[Opening SOURCE DATA section]

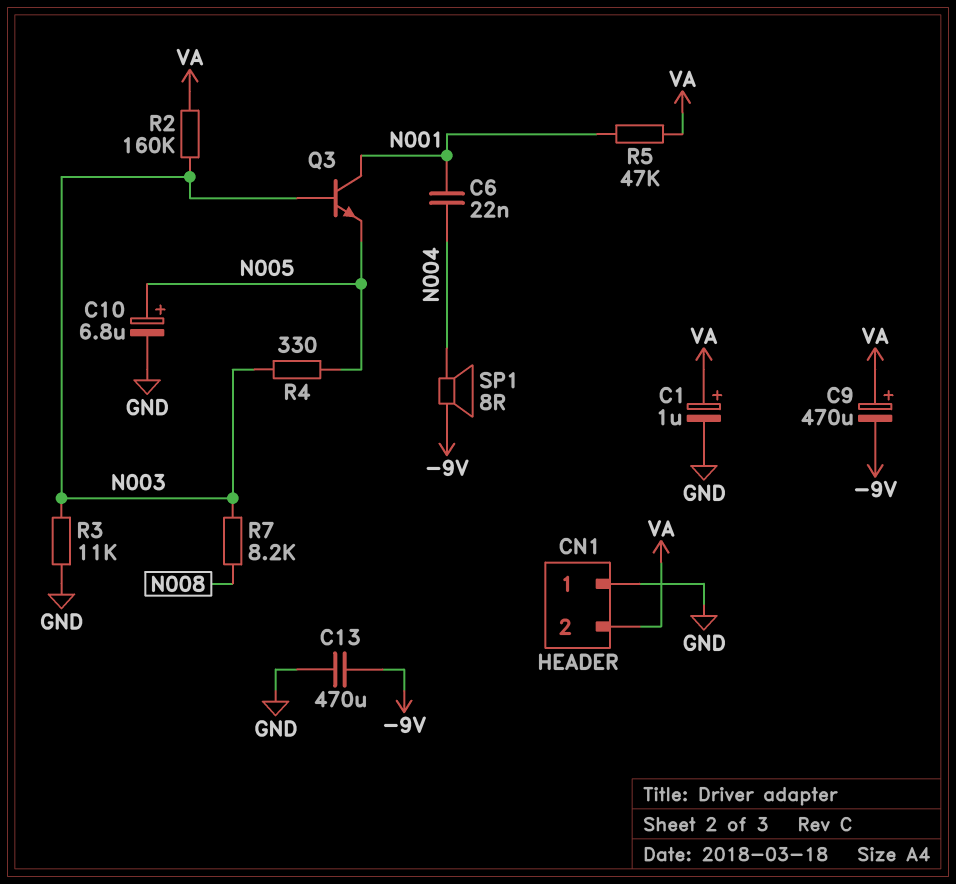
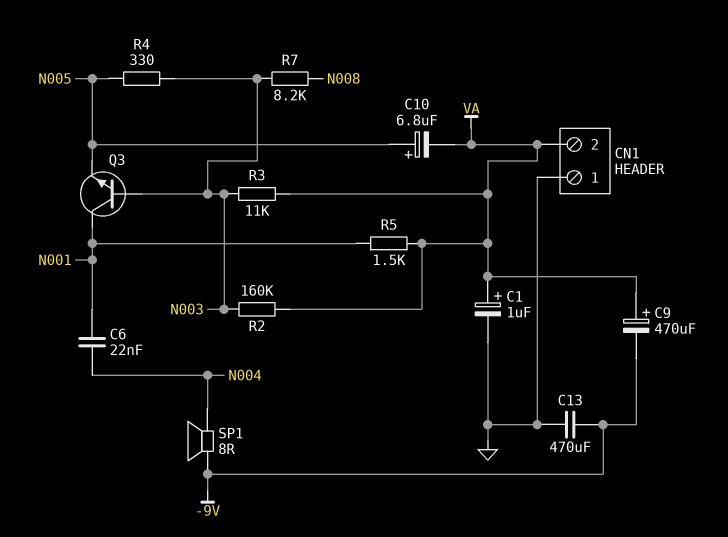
C10: 6.8uF (plus N005, minus GND) -> 6.8uF (plus N005, minus VA)
R3: 11k (GND, N003) -> 11k (N003, VA)
R5: 47k (N001, VA) -> 1.5k (N001, VA)

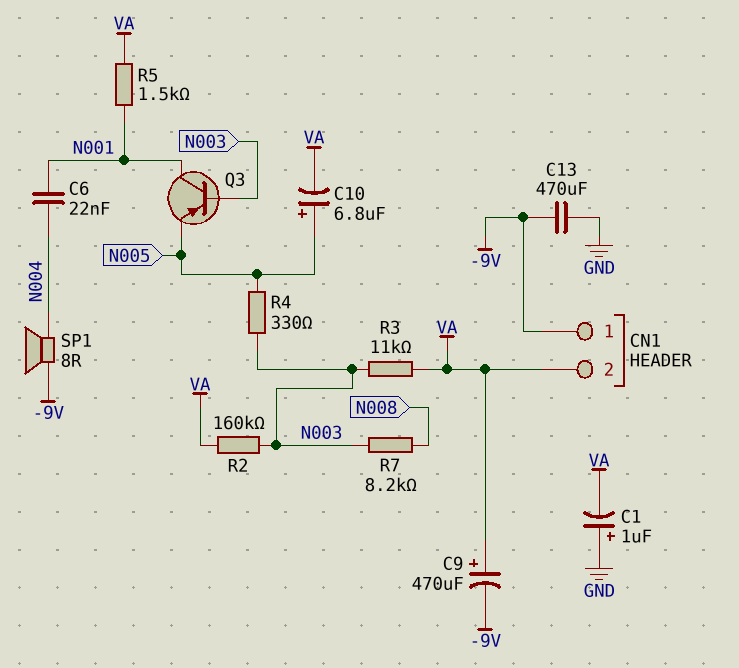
C1: 1uF (plus VA, minus GND) -> 1uF (plus GND, minus VA)
CN1 pin 1: GND -> -9V
Q3: NPN (B N003, C N001, E N005) -> PNP (B N003, C N001, E N005)

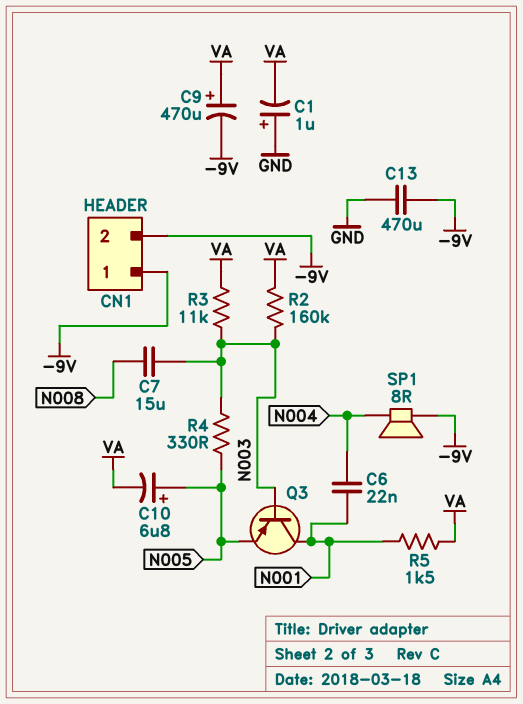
C7: none -> 15uF (N003, N008)
CN1 pin 2: VA -> -9V
R7: 8.2k (N003, N008) -> none

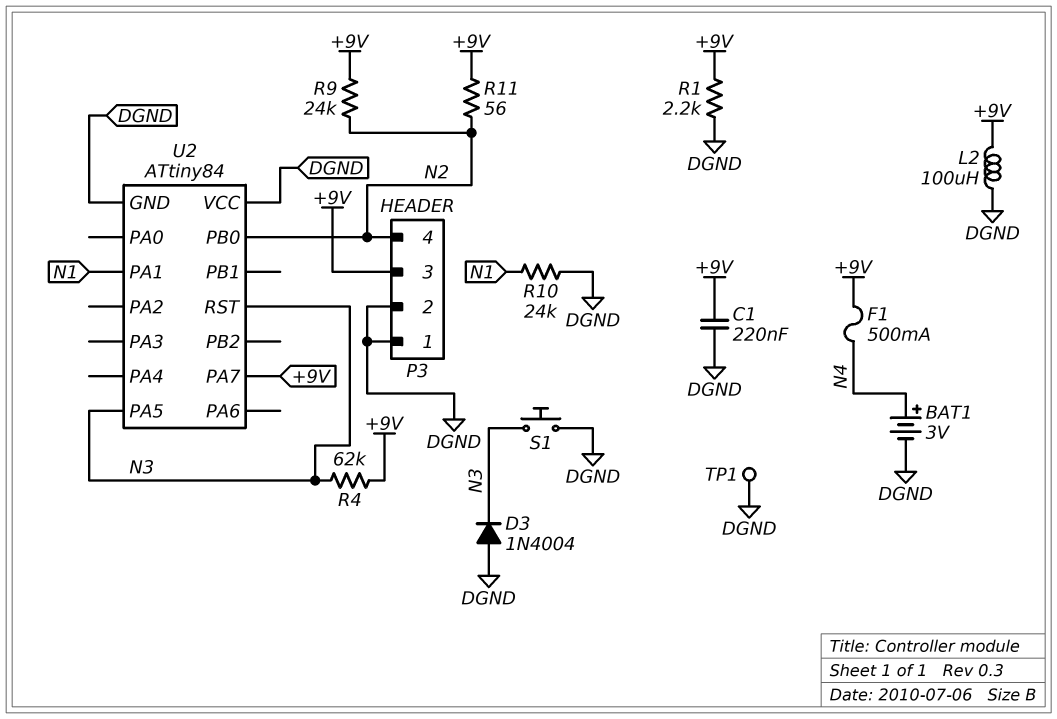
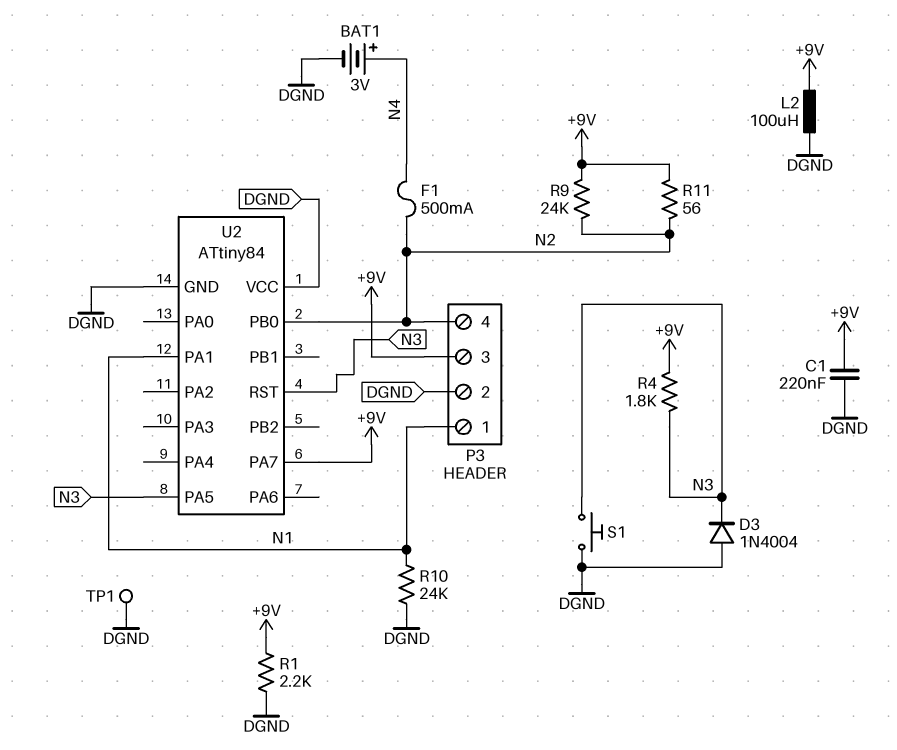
F1: 500mA (+9V, N4) -> 500mA (N2, N4)
P3 pin 1: DGND -> N1
R4: 62k (+9V, N3) -> 1.8k (+9V, N3)

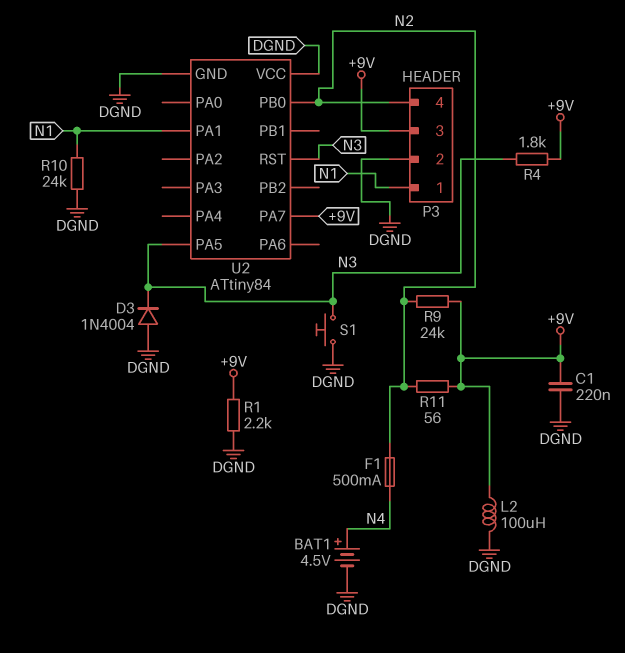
BAT1: 3V (plus N4, minus DGND) -> 4.5V (plus N4, minus DGND)
TP1: test point (DGND) -> none

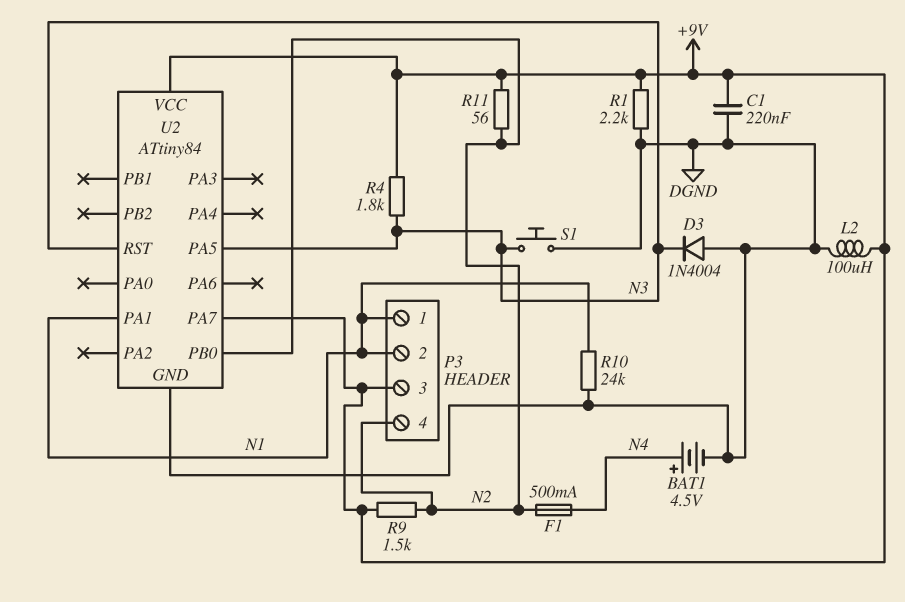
P3 pin 2: DGND -> N1
R9: 24k (+9V, N2) -> 1.5k (+9V, N2)
U2 pin VCC: DGND -> +9V

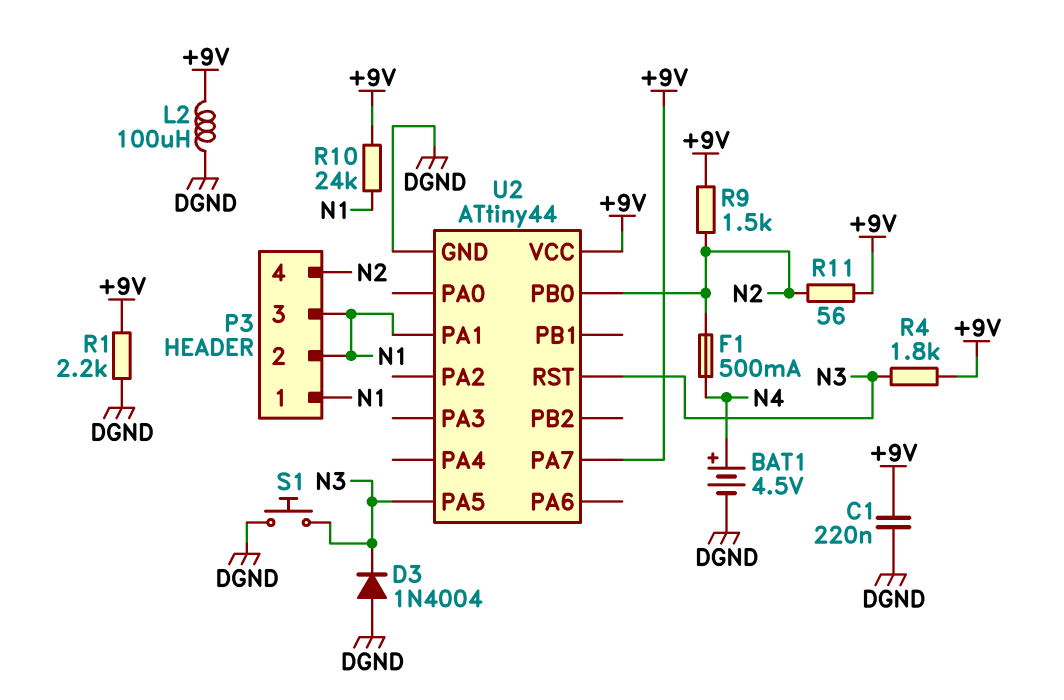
P3 pin 3: +9V -> N1
R10: 24k (DGND, N1) -> 24k (+9V, N1)
U2: ATtiny84 -> ATtiny44

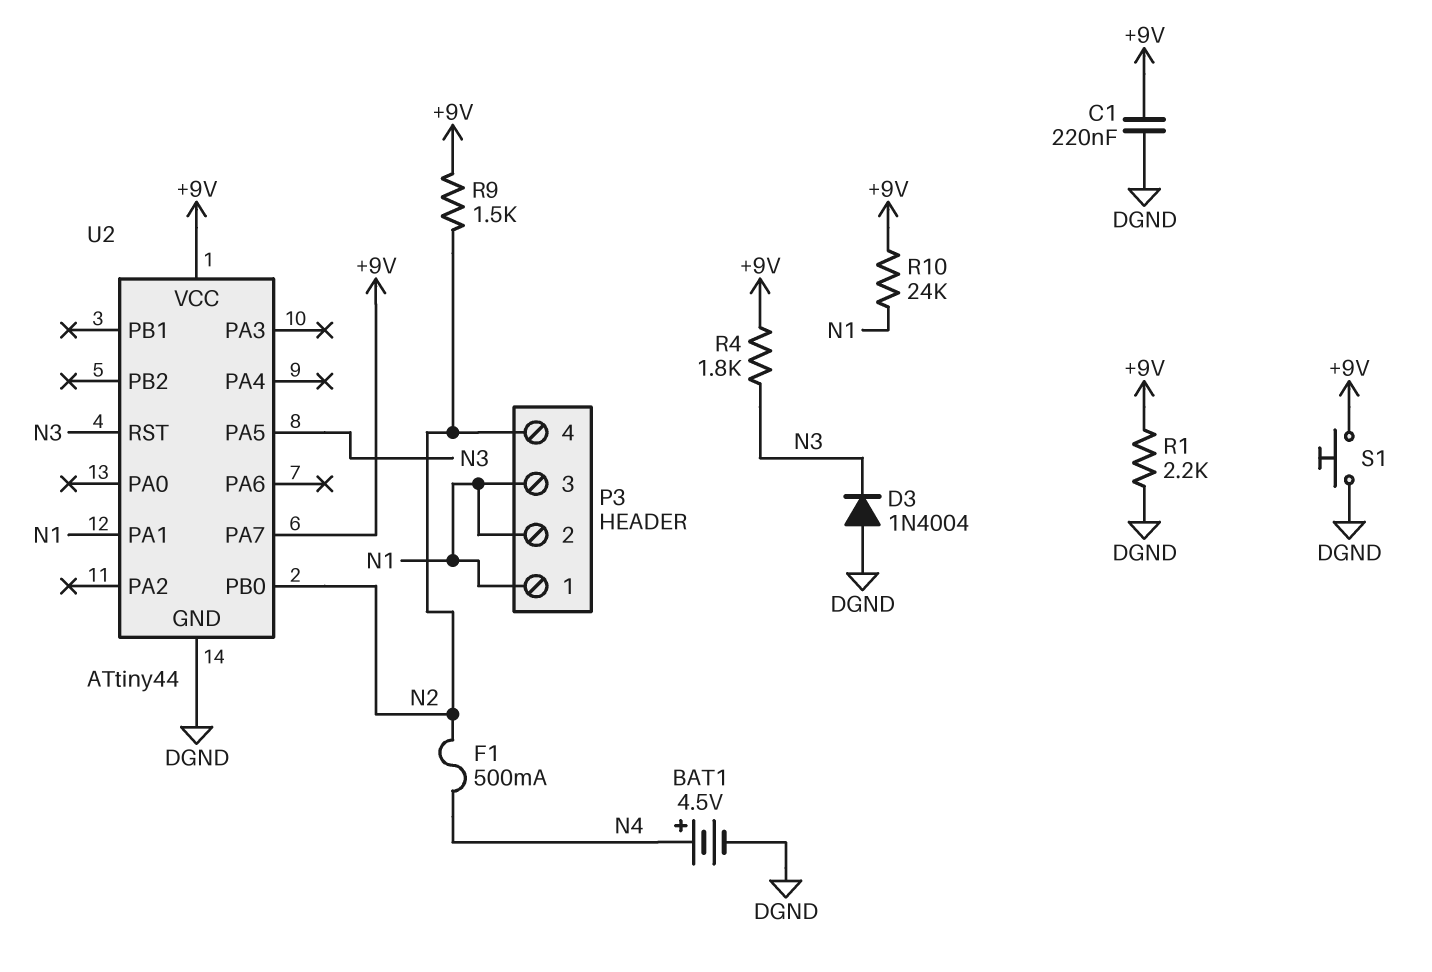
L2: 100uH (+9V, DGND) -> none
R11: 56 (+9V, N2) -> none
S1: button (DGND, N3) -> button (+9V, DGND)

[Closing SOURCE DATA section]

## TASK PROMPT
Above are some records; extract exactly the lines from the one containing "Q3: NPN (B N003, C" through the one containing "P3 pin 3: +9V -> N1" and drop the pictures.

## SOLUTION TO THE PROBLEM
Q3: NPN (B N003, C N001, E N005) -> PNP (B N003, C N001, E N005)

C7: none -> 15uF (N003, N008)
CN1 pin 2: VA -> -9V
R7: 8.2k (N003, N008) -> none

F1: 500mA (+9V, N4) -> 500mA (N2, N4)
P3 pin 1: DGND -> N1
R4: 62k (+9V, N3) -> 1.8k (+9V, N3)

BAT1: 3V (plus N4, minus DGND) -> 4.5V (plus N4, minus DGND)
TP1: test point (DGND) -> none

P3 pin 2: DGND -> N1
R9: 24k (+9V, N2) -> 1.5k (+9V, N2)
U2 pin VCC: DGND -> +9V

P3 pin 3: +9V -> N1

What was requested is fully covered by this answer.